Supplied data:
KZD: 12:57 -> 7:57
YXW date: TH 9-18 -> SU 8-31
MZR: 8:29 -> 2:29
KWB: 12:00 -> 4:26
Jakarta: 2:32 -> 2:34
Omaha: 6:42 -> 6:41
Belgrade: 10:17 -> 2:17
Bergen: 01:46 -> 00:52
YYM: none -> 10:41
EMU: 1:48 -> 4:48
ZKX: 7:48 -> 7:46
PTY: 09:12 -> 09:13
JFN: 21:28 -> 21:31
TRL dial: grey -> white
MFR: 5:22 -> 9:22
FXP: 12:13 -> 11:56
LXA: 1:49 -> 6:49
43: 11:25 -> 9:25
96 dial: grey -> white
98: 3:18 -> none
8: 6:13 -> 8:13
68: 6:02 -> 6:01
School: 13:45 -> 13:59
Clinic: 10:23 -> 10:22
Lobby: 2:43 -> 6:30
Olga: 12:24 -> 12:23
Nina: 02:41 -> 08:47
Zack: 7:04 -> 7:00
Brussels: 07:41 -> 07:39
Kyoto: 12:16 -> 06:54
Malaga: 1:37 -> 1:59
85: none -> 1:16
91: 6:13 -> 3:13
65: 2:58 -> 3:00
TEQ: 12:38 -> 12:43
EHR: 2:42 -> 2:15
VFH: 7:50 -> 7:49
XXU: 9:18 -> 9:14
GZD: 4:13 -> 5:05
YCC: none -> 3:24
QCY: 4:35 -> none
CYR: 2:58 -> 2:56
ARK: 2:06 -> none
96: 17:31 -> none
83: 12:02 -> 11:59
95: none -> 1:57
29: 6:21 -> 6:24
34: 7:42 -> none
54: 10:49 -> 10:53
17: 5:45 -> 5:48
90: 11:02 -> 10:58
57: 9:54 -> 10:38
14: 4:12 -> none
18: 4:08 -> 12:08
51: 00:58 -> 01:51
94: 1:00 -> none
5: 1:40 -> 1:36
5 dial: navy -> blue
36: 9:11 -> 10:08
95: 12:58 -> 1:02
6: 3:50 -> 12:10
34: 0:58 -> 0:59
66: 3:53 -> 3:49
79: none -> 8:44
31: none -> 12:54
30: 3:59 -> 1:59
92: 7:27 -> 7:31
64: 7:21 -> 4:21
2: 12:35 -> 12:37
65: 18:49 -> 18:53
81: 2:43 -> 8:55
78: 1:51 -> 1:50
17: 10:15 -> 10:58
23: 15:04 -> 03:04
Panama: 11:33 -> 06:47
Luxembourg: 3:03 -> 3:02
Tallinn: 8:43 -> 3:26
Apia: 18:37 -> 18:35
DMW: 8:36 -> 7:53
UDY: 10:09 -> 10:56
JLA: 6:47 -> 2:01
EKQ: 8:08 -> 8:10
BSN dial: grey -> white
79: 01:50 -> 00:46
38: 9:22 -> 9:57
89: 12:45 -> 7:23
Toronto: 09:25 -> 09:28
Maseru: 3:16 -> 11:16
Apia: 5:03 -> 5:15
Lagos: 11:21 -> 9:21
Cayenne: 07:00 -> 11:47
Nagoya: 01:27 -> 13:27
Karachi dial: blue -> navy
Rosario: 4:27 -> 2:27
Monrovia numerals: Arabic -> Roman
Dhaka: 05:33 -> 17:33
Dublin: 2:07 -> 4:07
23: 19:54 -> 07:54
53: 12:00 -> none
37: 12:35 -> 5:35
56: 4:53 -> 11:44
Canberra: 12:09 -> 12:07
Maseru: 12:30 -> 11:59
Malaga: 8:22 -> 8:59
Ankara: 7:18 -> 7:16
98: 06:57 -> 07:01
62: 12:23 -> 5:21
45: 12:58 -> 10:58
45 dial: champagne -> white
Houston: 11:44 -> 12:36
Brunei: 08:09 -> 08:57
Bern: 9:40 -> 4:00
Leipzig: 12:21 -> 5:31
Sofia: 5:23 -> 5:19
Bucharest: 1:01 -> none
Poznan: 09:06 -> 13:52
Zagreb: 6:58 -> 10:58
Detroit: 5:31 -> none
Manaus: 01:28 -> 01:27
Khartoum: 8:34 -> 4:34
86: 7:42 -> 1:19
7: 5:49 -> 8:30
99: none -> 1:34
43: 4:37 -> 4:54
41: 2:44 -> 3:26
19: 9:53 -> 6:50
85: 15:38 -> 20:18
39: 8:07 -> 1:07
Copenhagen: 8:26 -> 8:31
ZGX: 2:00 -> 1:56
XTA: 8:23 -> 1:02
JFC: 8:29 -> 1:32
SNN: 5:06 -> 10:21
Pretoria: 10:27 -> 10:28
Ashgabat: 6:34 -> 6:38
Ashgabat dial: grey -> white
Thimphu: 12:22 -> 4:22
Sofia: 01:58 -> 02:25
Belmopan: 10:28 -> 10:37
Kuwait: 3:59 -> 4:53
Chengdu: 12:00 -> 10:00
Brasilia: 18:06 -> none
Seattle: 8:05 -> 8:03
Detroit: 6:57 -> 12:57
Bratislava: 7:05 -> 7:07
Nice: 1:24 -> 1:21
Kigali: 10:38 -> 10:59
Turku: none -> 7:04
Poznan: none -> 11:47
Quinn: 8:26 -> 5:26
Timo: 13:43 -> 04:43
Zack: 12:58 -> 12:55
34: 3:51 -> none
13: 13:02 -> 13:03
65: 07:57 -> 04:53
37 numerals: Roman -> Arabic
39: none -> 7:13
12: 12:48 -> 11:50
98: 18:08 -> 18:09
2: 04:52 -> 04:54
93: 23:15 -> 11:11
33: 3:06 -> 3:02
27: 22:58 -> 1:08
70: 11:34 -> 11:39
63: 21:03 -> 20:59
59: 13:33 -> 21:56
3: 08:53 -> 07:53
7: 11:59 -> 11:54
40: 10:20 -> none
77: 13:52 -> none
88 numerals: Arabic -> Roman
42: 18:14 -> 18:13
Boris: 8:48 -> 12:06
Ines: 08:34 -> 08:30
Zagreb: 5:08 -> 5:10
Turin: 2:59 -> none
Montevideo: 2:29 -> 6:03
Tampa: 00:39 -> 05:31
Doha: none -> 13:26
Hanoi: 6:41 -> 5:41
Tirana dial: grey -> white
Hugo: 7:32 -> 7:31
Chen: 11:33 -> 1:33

What you should do: Please update the data above by changing each "dial" to "face" and keeping everything else unchanged.

Problem solution:
KZD: 12:57 -> 7:57
YXW date: TH 9-18 -> SU 8-31
MZR: 8:29 -> 2:29
KWB: 12:00 -> 4:26
Jakarta: 2:32 -> 2:34
Omaha: 6:42 -> 6:41
Belgrade: 10:17 -> 2:17
Bergen: 01:46 -> 00:52
YYM: none -> 10:41
EMU: 1:48 -> 4:48
ZKX: 7:48 -> 7:46
PTY: 09:12 -> 09:13
JFN: 21:28 -> 21:31
TRL face: grey -> white
MFR: 5:22 -> 9:22
FXP: 12:13 -> 11:56
LXA: 1:49 -> 6:49
43: 11:25 -> 9:25
96 face: grey -> white
98: 3:18 -> none
8: 6:13 -> 8:13
68: 6:02 -> 6:01
School: 13:45 -> 13:59
Clinic: 10:23 -> 10:22
Lobby: 2:43 -> 6:30
Olga: 12:24 -> 12:23
Nina: 02:41 -> 08:47
Zack: 7:04 -> 7:00
Brussels: 07:41 -> 07:39
Kyoto: 12:16 -> 06:54
Malaga: 1:37 -> 1:59
85: none -> 1:16
91: 6:13 -> 3:13
65: 2:58 -> 3:00
TEQ: 12:38 -> 12:43
EHR: 2:42 -> 2:15
VFH: 7:50 -> 7:49
XXU: 9:18 -> 9:14
GZD: 4:13 -> 5:05
YCC: none -> 3:24
QCY: 4:35 -> none
CYR: 2:58 -> 2:56
ARK: 2:06 -> none
96: 17:31 -> none
83: 12:02 -> 11:59
95: none -> 1:57
29: 6:21 -> 6:24
34: 7:42 -> none
54: 10:49 -> 10:53
17: 5:45 -> 5:48
90: 11:02 -> 10:58
57: 9:54 -> 10:38
14: 4:12 -> none
18: 4:08 -> 12:08
51: 00:58 -> 01:51
94: 1:00 -> none
5: 1:40 -> 1:36
5 face: navy -> blue
36: 9:11 -> 10:08
95: 12:58 -> 1:02
6: 3:50 -> 12:10
34: 0:58 -> 0:59
66: 3:53 -> 3:49
79: none -> 8:44
31: none -> 12:54
30: 3:59 -> 1:59
92: 7:27 -> 7:31
64: 7:21 -> 4:21
2: 12:35 -> 12:37
65: 18:49 -> 18:53
81: 2:43 -> 8:55
78: 1:51 -> 1:50
17: 10:15 -> 10:58
23: 15:04 -> 03:04
Panama: 11:33 -> 06:47
Luxembourg: 3:03 -> 3:02
Tallinn: 8:43 -> 3:26
Apia: 18:37 -> 18:35
DMW: 8:36 -> 7:53
UDY: 10:09 -> 10:56
JLA: 6:47 -> 2:01
EKQ: 8:08 -> 8:10
BSN face: grey -> white
79: 01:50 -> 00:46
38: 9:22 -> 9:57
89: 12:45 -> 7:23
Toronto: 09:25 -> 09:28
Maseru: 3:16 -> 11:16
Apia: 5:03 -> 5:15
Lagos: 11:21 -> 9:21
Cayenne: 07:00 -> 11:47
Nagoya: 01:27 -> 13:27
Karachi face: blue -> navy
Rosario: 4:27 -> 2:27
Monrovia numerals: Arabic -> Roman
Dhaka: 05:33 -> 17:33
Dublin: 2:07 -> 4:07
23: 19:54 -> 07:54
53: 12:00 -> none
37: 12:35 -> 5:35
56: 4:53 -> 11:44
Canberra: 12:09 -> 12:07
Maseru: 12:30 -> 11:59
Malaga: 8:22 -> 8:59
Ankara: 7:18 -> 7:16
98: 06:57 -> 07:01
62: 12:23 -> 5:21
45: 12:58 -> 10:58
45 face: champagne -> white
Houston: 11:44 -> 12:36
Brunei: 08:09 -> 08:57
Bern: 9:40 -> 4:00
Leipzig: 12:21 -> 5:31
Sofia: 5:23 -> 5:19
Bucharest: 1:01 -> none
Poznan: 09:06 -> 13:52
Zagreb: 6:58 -> 10:58
Detroit: 5:31 -> none
Manaus: 01:28 -> 01:27
Khartoum: 8:34 -> 4:34
86: 7:42 -> 1:19
7: 5:49 -> 8:30
99: none -> 1:34
43: 4:37 -> 4:54
41: 2:44 -> 3:26
19: 9:53 -> 6:50
85: 15:38 -> 20:18
39: 8:07 -> 1:07
Copenhagen: 8:26 -> 8:31
ZGX: 2:00 -> 1:56
XTA: 8:23 -> 1:02
JFC: 8:29 -> 1:32
SNN: 5:06 -> 10:21
Pretoria: 10:27 -> 10:28
Ashgabat: 6:34 -> 6:38
Ashgabat face: grey -> white
Thimphu: 12:22 -> 4:22
Sofia: 01:58 -> 02:25
Belmopan: 10:28 -> 10:37
Kuwait: 3:59 -> 4:53
Chengdu: 12:00 -> 10:00
Brasilia: 18:06 -> none
Seattle: 8:05 -> 8:03
Detroit: 6:57 -> 12:57
Bratislava: 7:05 -> 7:07
Nice: 1:24 -> 1:21
Kigali: 10:38 -> 10:59
Turku: none -> 7:04
Poznan: none -> 11:47
Quinn: 8:26 -> 5:26
Timo: 13:43 -> 04:43
Zack: 12:58 -> 12:55
34: 3:51 -> none
13: 13:02 -> 13:03
65: 07:57 -> 04:53
37 numerals: Roman -> Arabic
39: none -> 7:13
12: 12:48 -> 11:50
98: 18:08 -> 18:09
2: 04:52 -> 04:54
93: 23:15 -> 11:11
33: 3:06 -> 3:02
27: 22:58 -> 1:08
70: 11:34 -> 11:39
63: 21:03 -> 20:59
59: 13:33 -> 21:56
3: 08:53 -> 07:53
7: 11:59 -> 11:54
40: 10:20 -> none
77: 13:52 -> none
88 numerals: Arabic -> Roman
42: 18:14 -> 18:13
Boris: 8:48 -> 12:06
Ines: 08:34 -> 08:30
Zagreb: 5:08 -> 5:10
Turin: 2:59 -> none
Montevideo: 2:29 -> 6:03
Tampa: 00:39 -> 05:31
Doha: none -> 13:26
Hanoi: 6:41 -> 5:41
Tirana face: grey -> white
Hugo: 7:32 -> 7:31
Chen: 11:33 -> 1:33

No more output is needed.